▶ Problem requirements
The lines to reproduce from the material below are those from the one containing "Q101: NMOS (G" through the one containing "U101 pin IN+: none -> VOL", both included; write them out exactly and add nothing.

[[ The data open ]]

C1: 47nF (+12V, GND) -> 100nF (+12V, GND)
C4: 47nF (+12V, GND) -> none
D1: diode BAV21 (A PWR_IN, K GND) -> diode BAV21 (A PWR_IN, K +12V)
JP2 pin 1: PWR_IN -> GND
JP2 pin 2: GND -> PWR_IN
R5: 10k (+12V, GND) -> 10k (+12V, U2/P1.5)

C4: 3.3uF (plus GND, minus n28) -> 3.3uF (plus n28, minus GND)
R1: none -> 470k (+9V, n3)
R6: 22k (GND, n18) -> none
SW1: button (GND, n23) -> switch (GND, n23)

[[ The data closed ]]
[[ The data open ]]

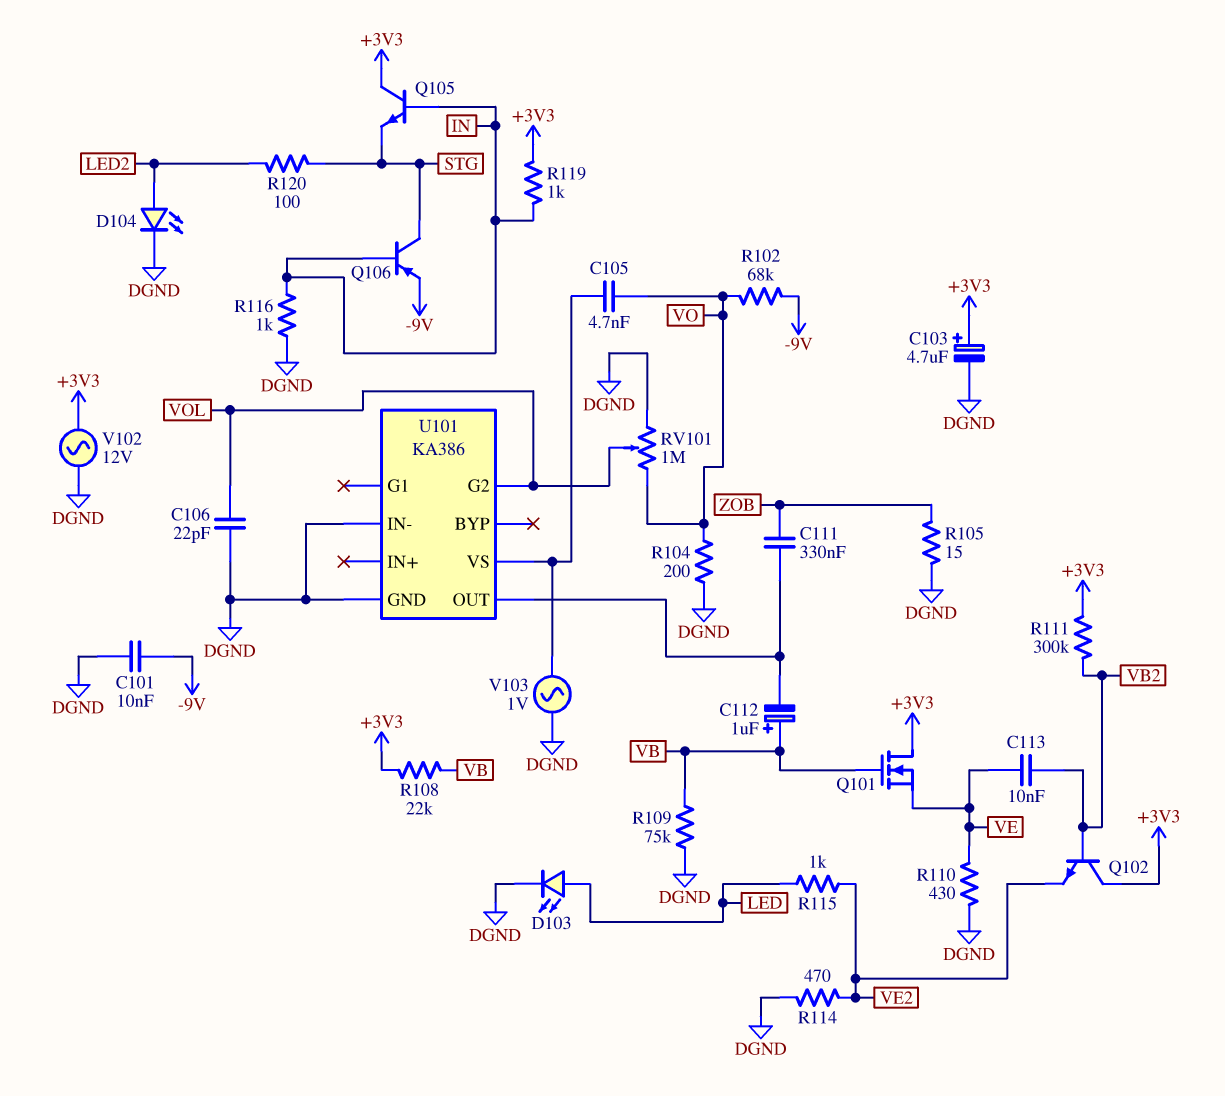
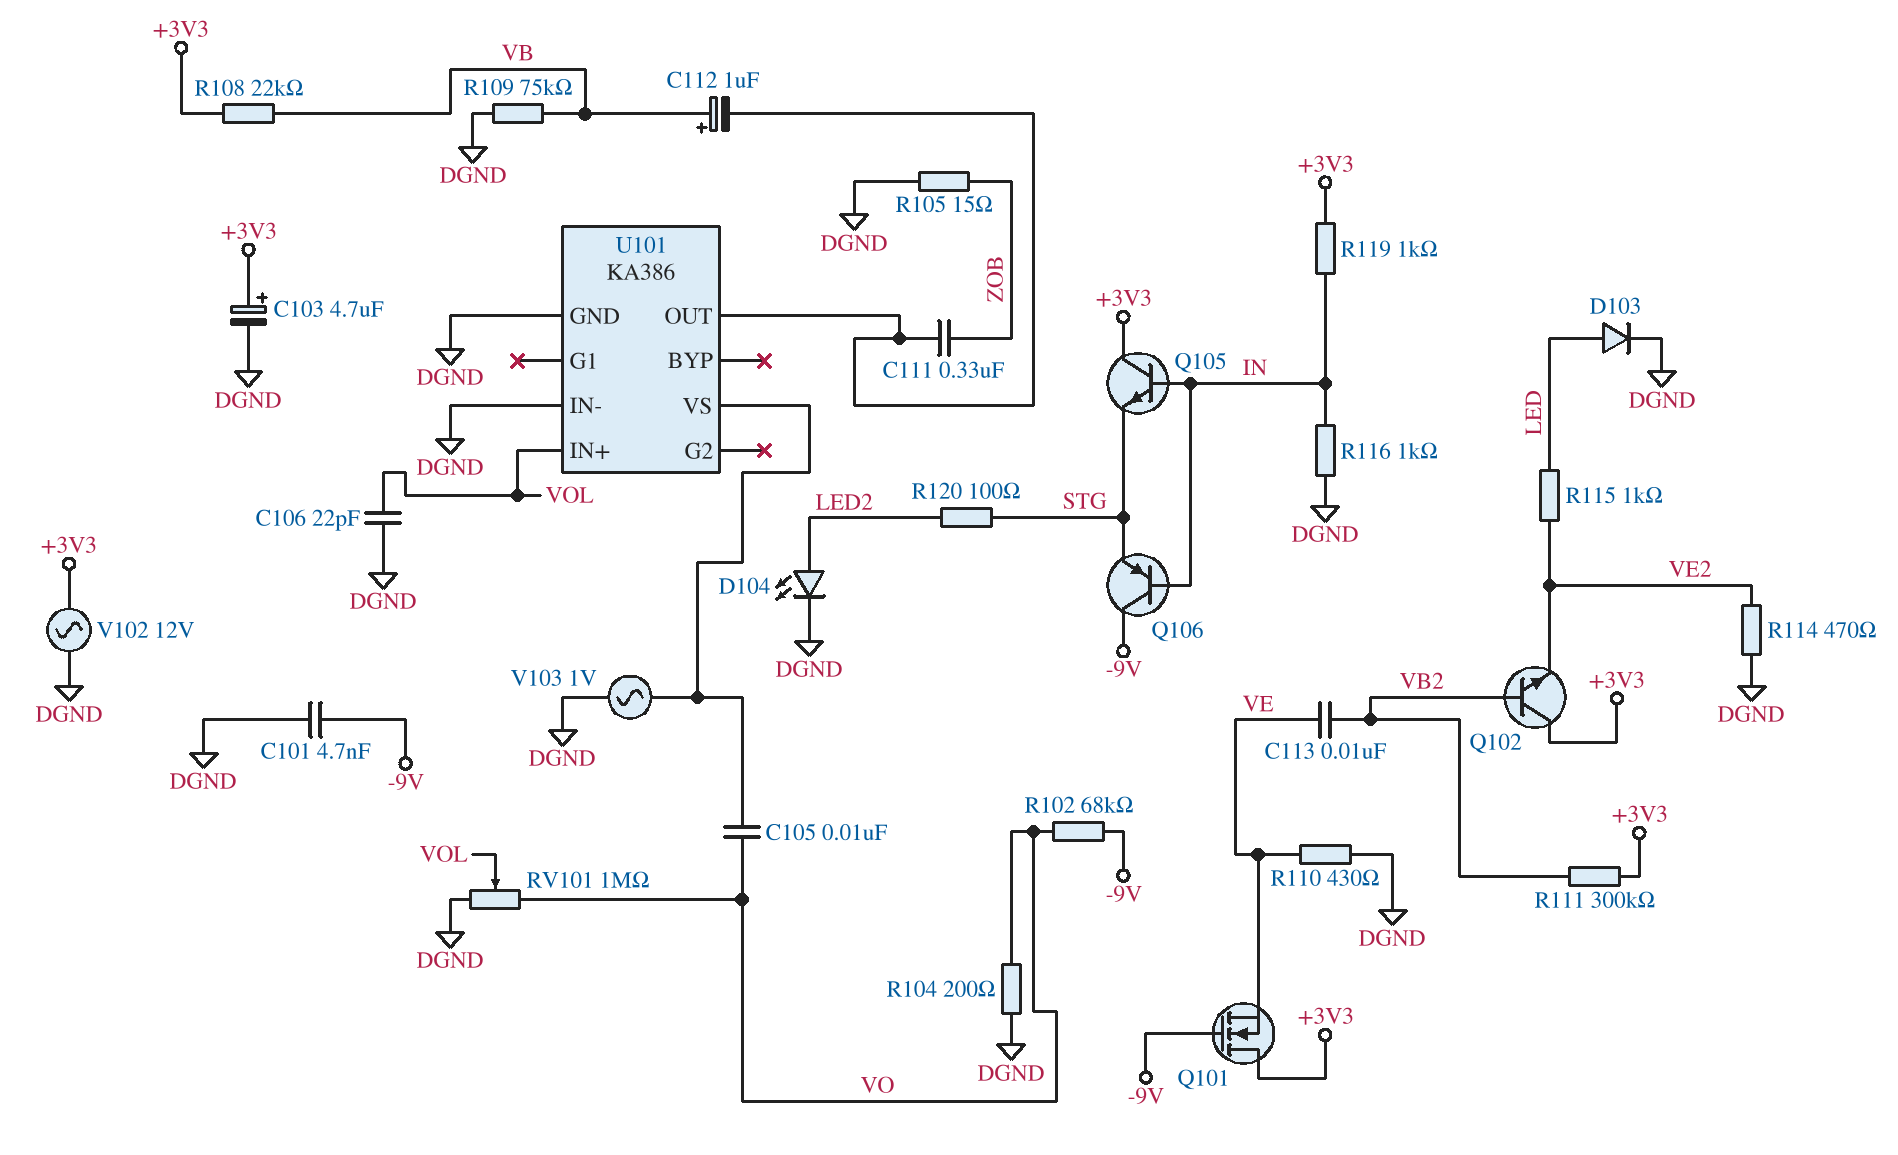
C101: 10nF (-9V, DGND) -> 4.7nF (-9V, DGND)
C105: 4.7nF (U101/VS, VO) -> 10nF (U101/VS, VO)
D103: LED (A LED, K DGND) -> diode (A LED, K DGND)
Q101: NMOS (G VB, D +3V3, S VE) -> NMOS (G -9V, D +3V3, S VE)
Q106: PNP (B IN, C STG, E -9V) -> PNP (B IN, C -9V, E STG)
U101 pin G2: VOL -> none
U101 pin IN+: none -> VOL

[[ The data closed ]]
[[ The data open ]]

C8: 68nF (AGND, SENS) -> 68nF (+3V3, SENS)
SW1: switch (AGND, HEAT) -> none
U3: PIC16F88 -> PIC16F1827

[[ The data closed ]]

▶ Result of the exercise
Q101: NMOS (G VB, D +3V3, S VE) -> NMOS (G -9V, D +3V3, S VE)
Q106: PNP (B IN, C STG, E -9V) -> PNP (B IN, C -9V, E STG)
U101 pin G2: VOL -> none
U101 pin IN+: none -> VOL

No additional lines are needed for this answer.